#### RECORD SET ####

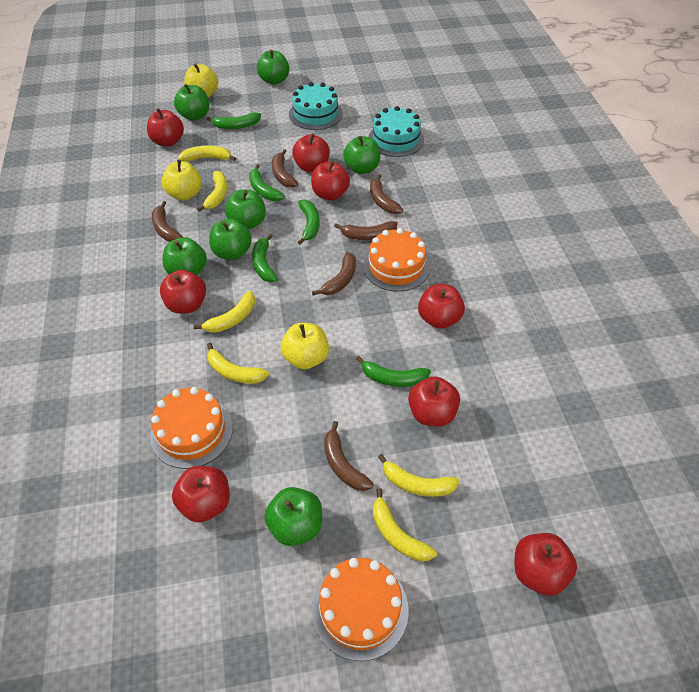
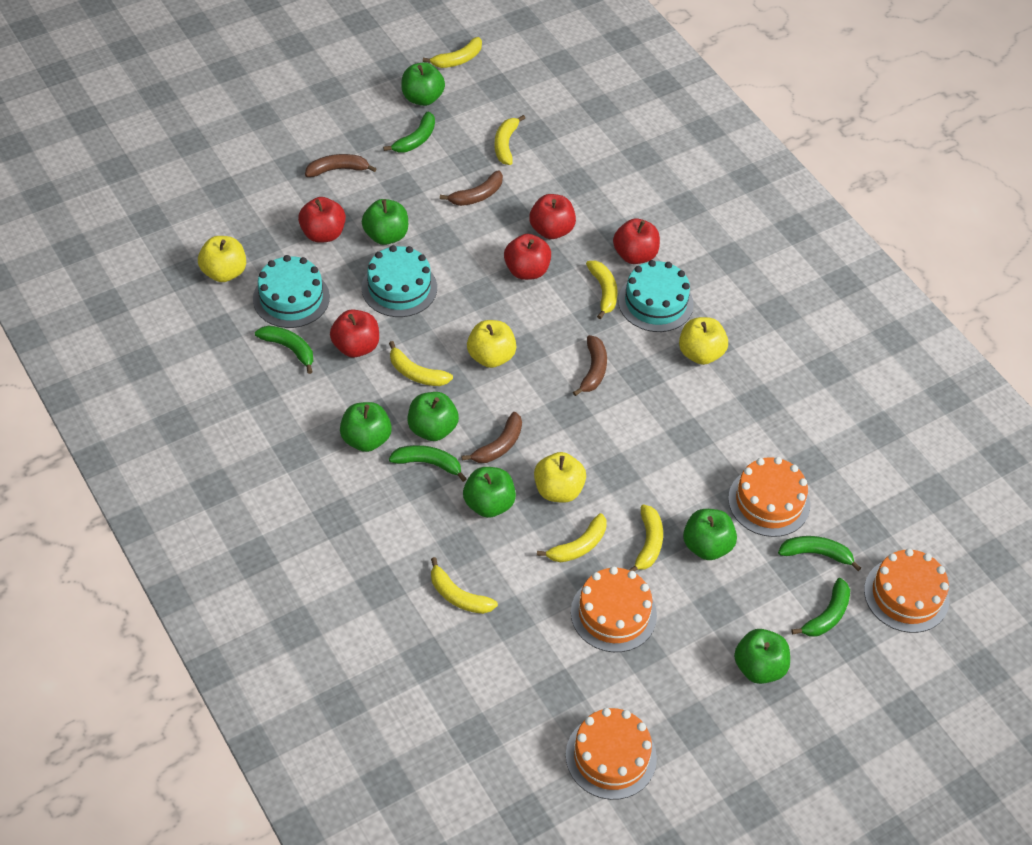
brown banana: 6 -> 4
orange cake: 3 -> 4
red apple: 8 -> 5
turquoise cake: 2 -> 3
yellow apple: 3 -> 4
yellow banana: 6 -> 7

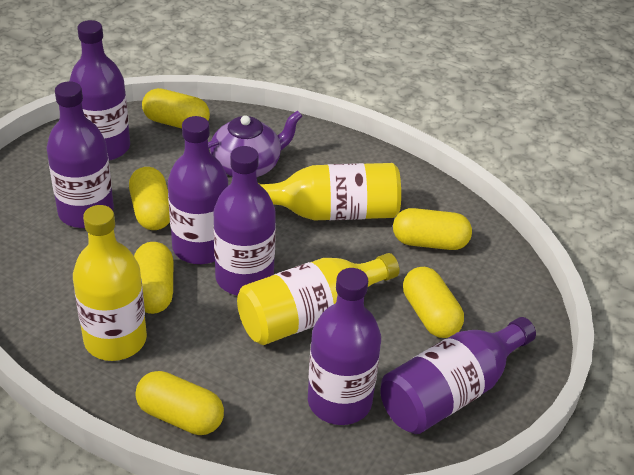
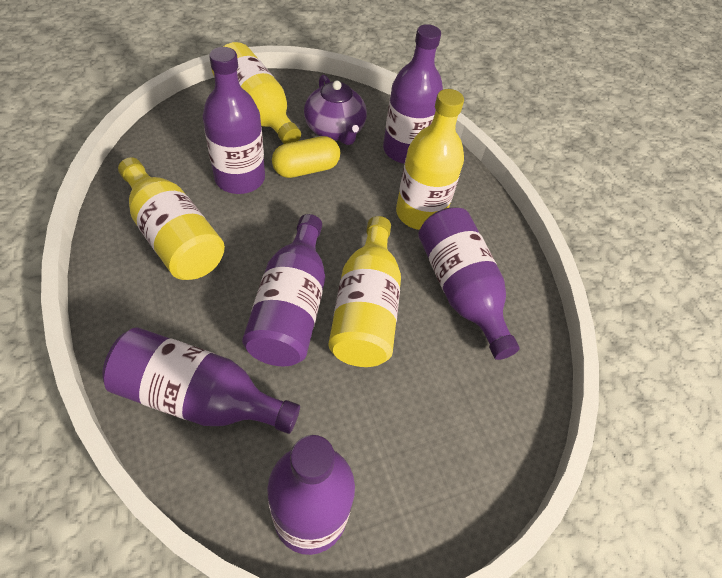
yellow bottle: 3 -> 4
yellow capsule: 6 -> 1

####

WORK INSTRUCTION → Skip all pictures. Write out only the lines from the one containing "orange cake: 3 -> 4" to the end of the listing above, inclusive, exactly as given.

RESPONSE AREA →
orange cake: 3 -> 4
red apple: 8 -> 5
turquoise cake: 2 -> 3
yellow apple: 3 -> 4
yellow banana: 6 -> 7

yellow bottle: 3 -> 4
yellow capsule: 6 -> 1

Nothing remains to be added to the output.